**Directions:** The listing is to be repeated exactly, and its pictures are to be left out.

┌──

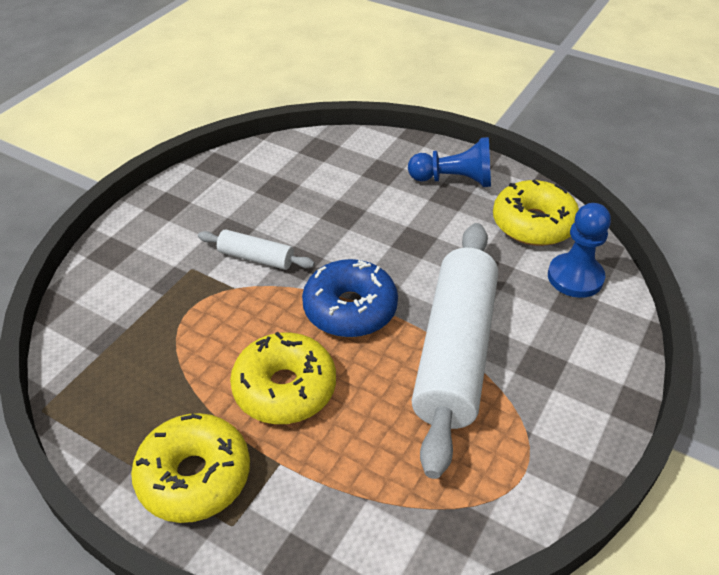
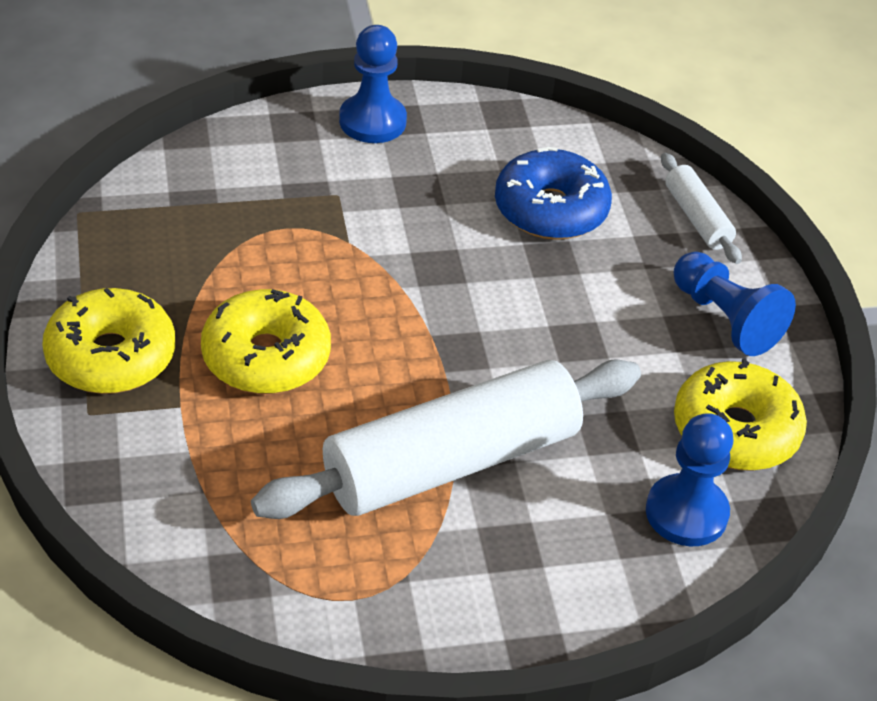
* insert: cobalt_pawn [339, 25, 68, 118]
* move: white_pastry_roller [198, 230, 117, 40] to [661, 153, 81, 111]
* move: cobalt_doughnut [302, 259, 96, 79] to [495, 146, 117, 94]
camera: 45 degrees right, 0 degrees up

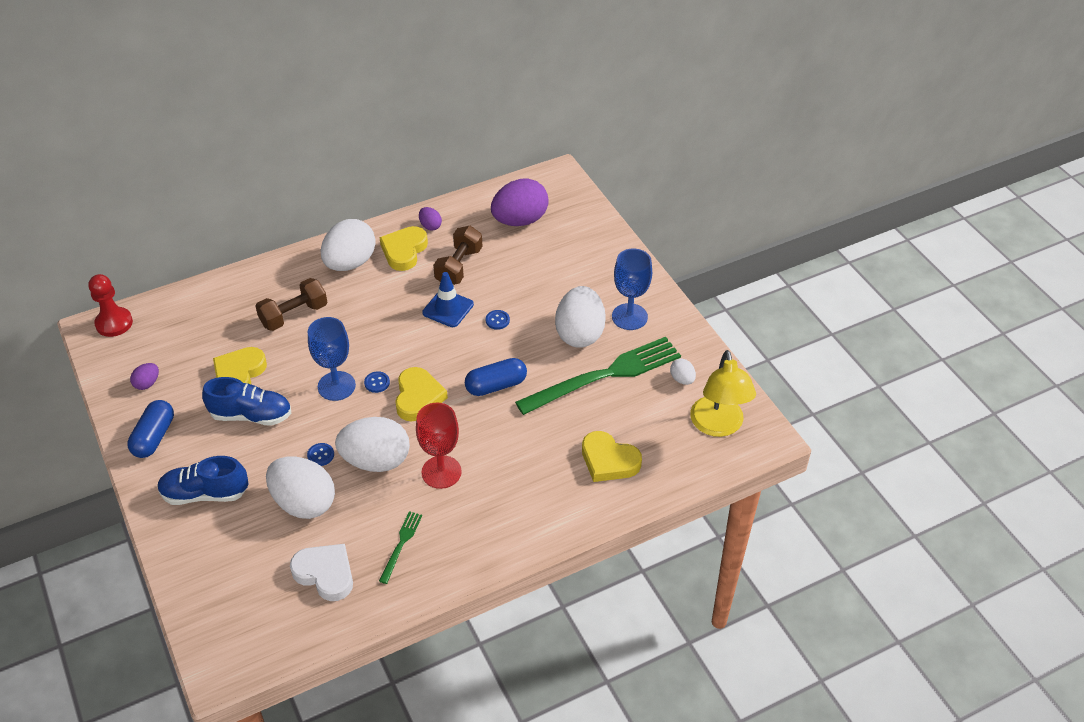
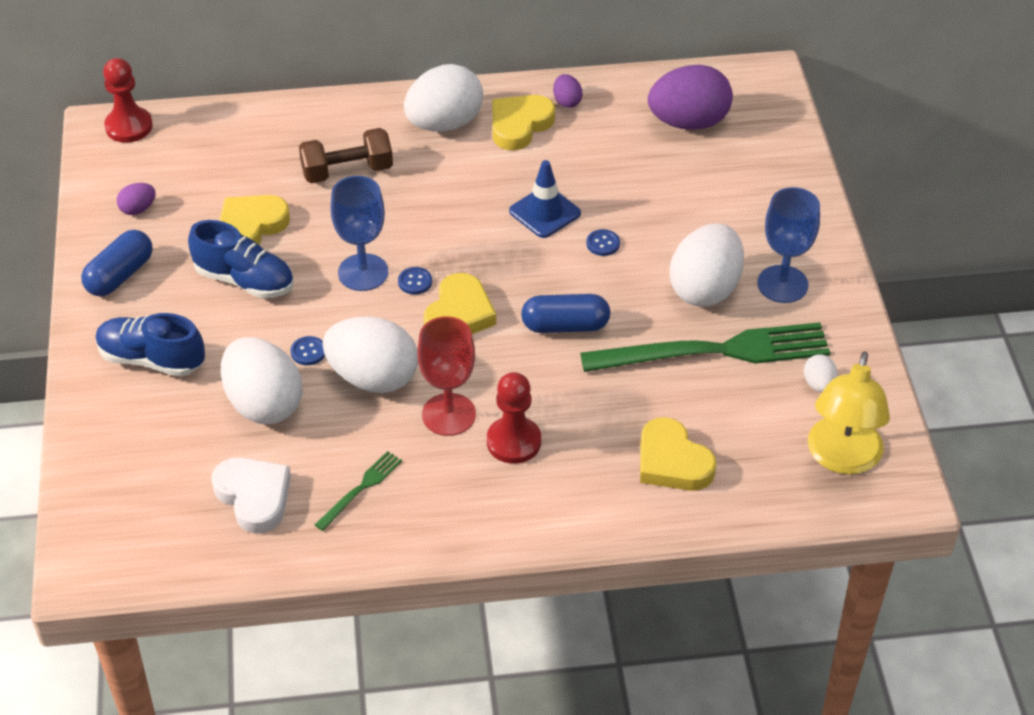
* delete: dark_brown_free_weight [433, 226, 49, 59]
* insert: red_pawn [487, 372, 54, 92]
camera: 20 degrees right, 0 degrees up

└──

**Task solution:**
* insert: cobalt_pawn [339, 25, 68, 118]
* move: white_pastry_roller [198, 230, 117, 40] to [661, 153, 81, 111]
* move: cobalt_doughnut [302, 259, 96, 79] to [495, 146, 117, 94]
camera: 45 degrees right, 0 degrees up

* delete: dark_brown_free_weight [433, 226, 49, 59]
* insert: red_pawn [487, 372, 54, 92]
camera: 20 degrees right, 0 degrees up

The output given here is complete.